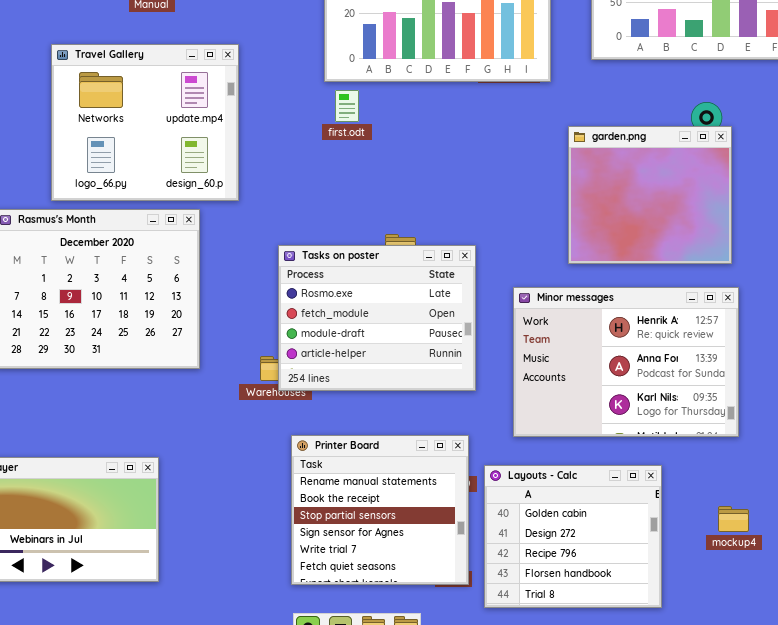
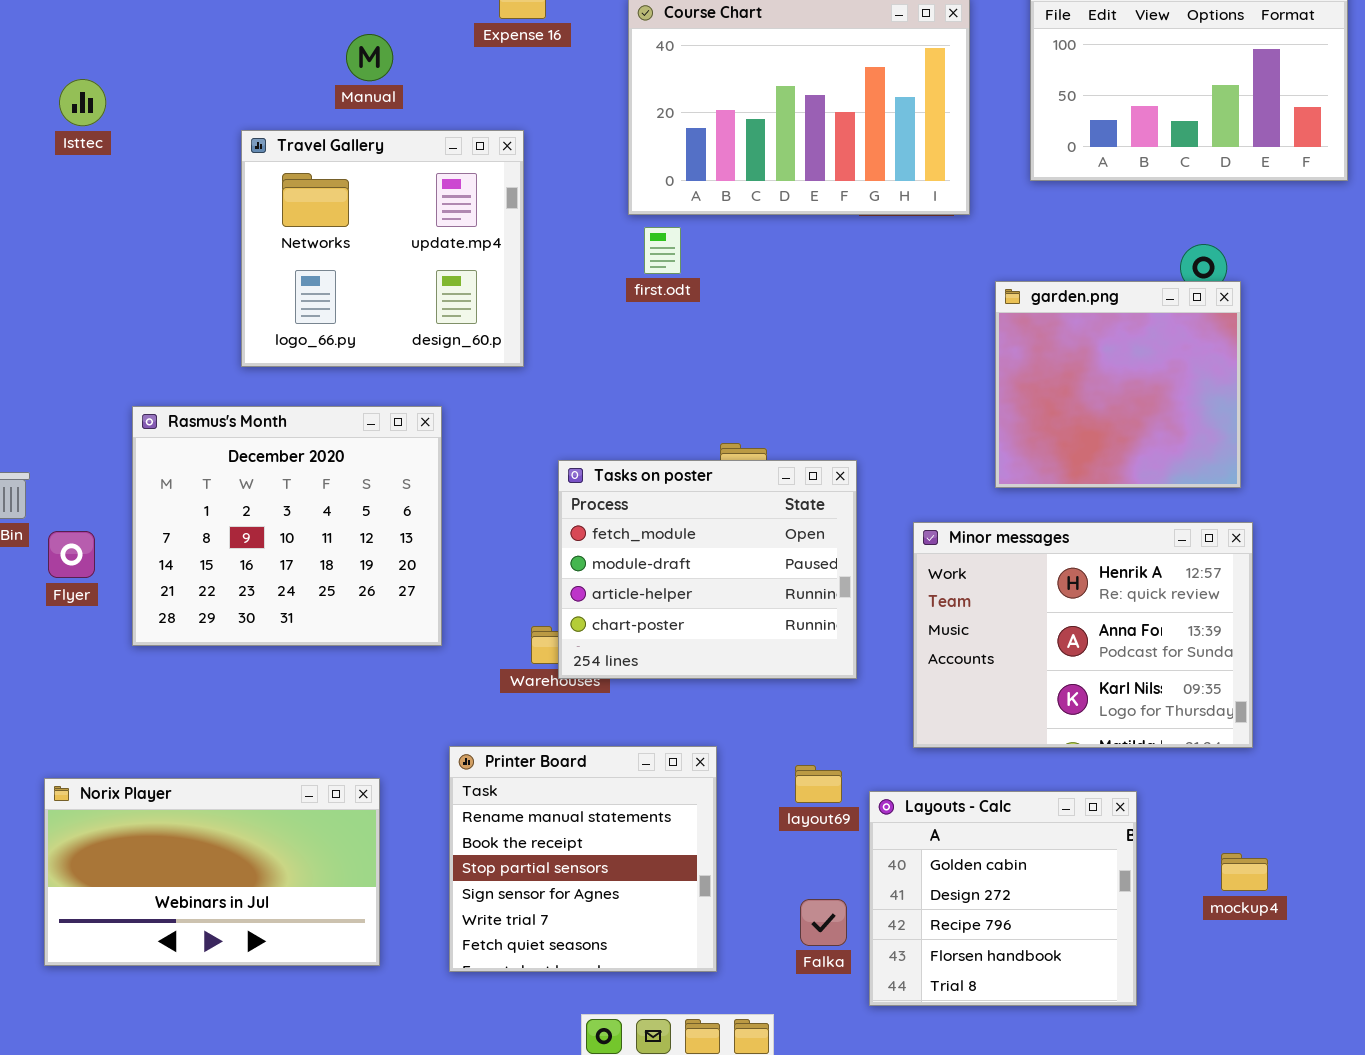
Travel Gallery: [51,44,239,201] -> [241,130,524,367], moved
Tasks on poster: [278,245,476,391] -> [558,460,857,679], scrolled down 1 row
Printer Board: [291,435,469,585] -> [449,746,717,972], moved

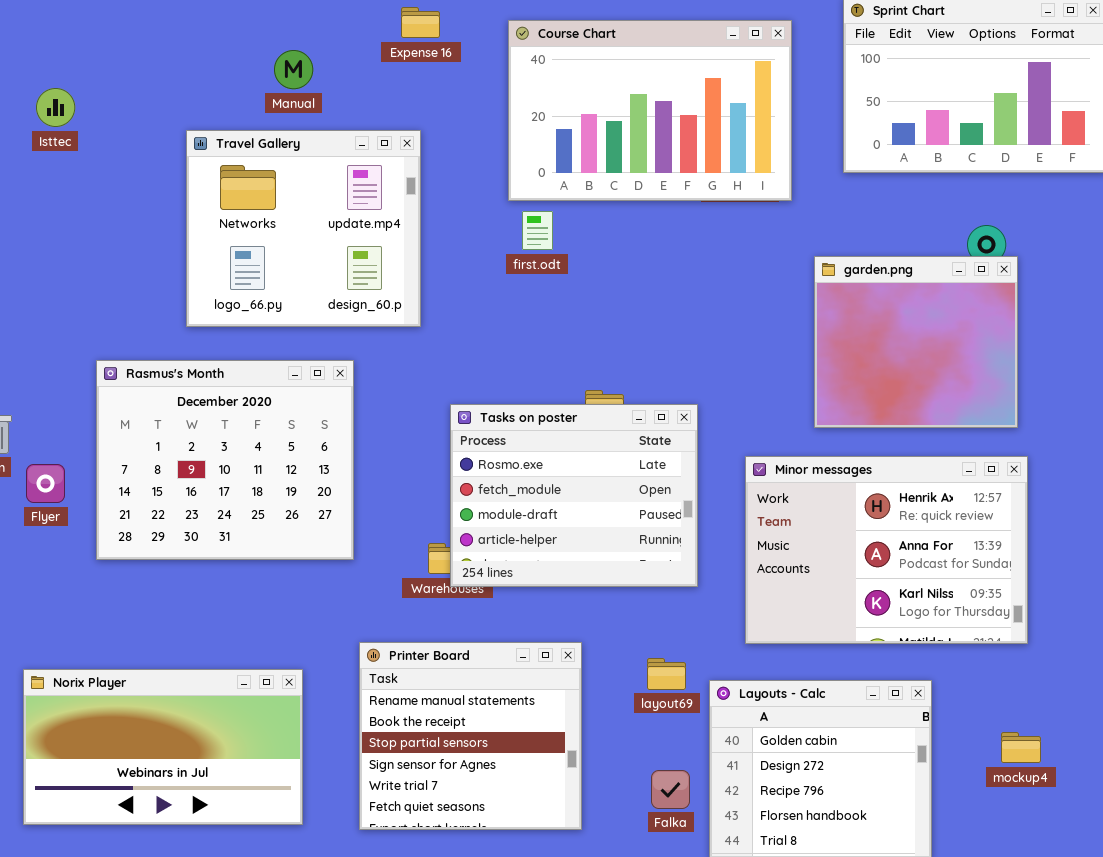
Tasks on poster: [558,460,857,679] -> [450,404,698,587], scrolled up 1 row

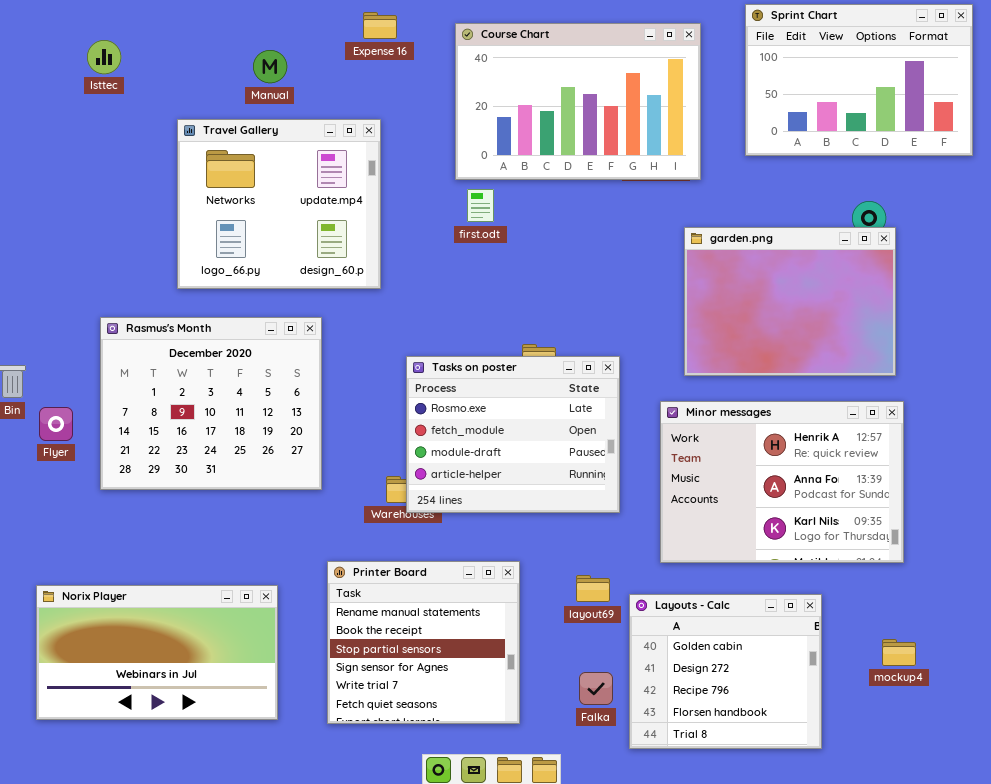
Isttec: [36,88,75,127] -> [87,40,121,74], moved
garden.png: [814,256,1018,428] -> [684,227,896,376], resized

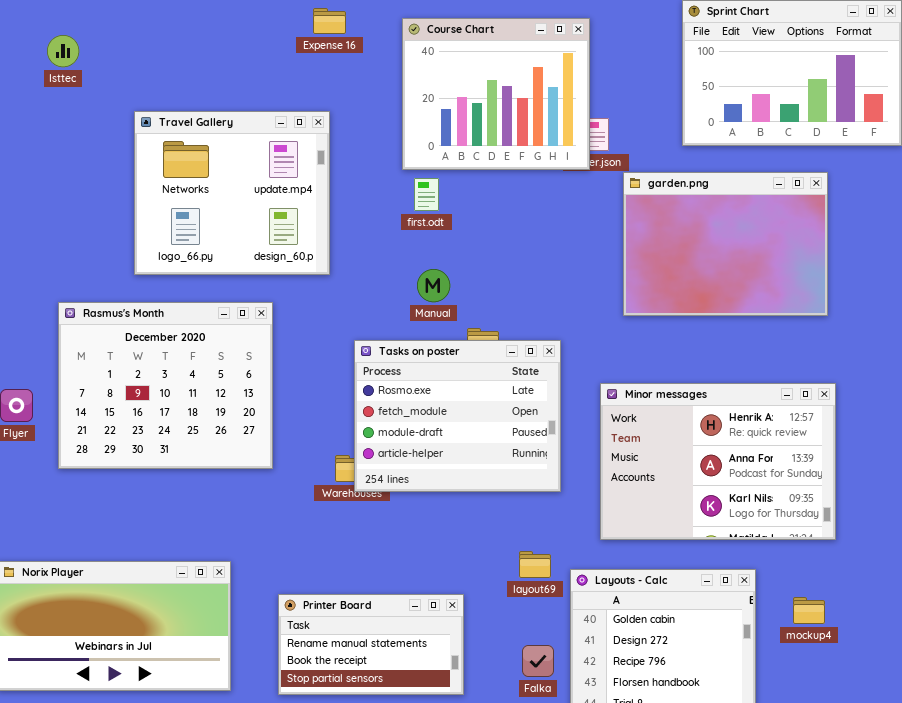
Course Chart: [455,23,701,180] -> [402,18,590,170], resized
Manual: [253,50,287,83] -> [417,269,450,302], moved
garden.png: [684,227,896,376] -> [623,172,828,316], moved
Printer Board: [327,561,520,724] -> [278,594,464,695], resized
mockup4: [882,639,916,666] -> [793,597,825,624], moved

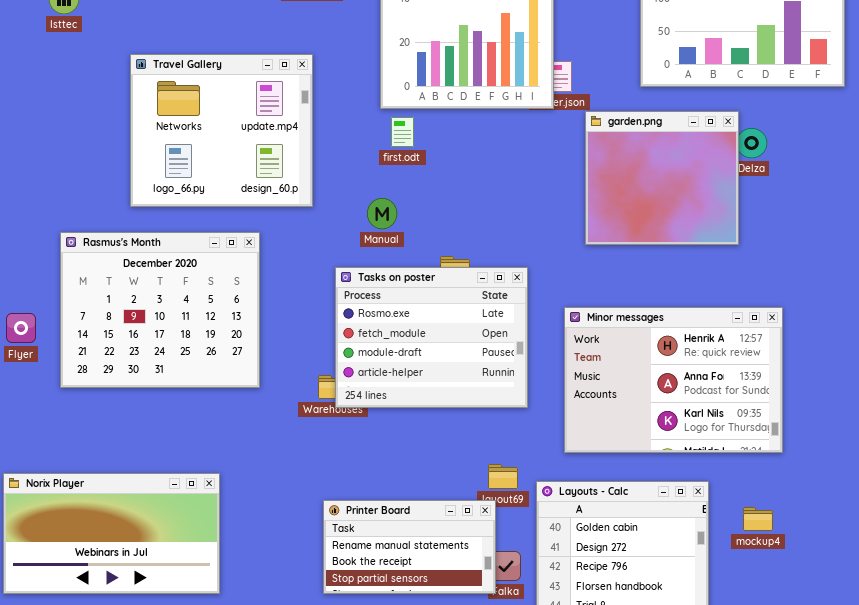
garden.png: [623,172,828,316] -> [585,111,739,245], resized
Manual: [417,269,450,302] -> [367,198,397,229], moved
Printer Board: [278,594,464,695] -> [323,500,496,594], moved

_Your goal_: The final stretch of the data, from the line with "Manual: [253,50,287,83] ->" through its last line, is to be retyped exactly; pictures are not part of the copy.

_Written reply_:
Manual: [253,50,287,83] -> [417,269,450,302], moved
garden.png: [684,227,896,376] -> [623,172,828,316], moved
Printer Board: [327,561,520,724] -> [278,594,464,695], resized
mockup4: [882,639,916,666] -> [793,597,825,624], moved

garden.png: [623,172,828,316] -> [585,111,739,245], resized
Manual: [417,269,450,302] -> [367,198,397,229], moved
Printer Board: [278,594,464,695] -> [323,500,496,594], moved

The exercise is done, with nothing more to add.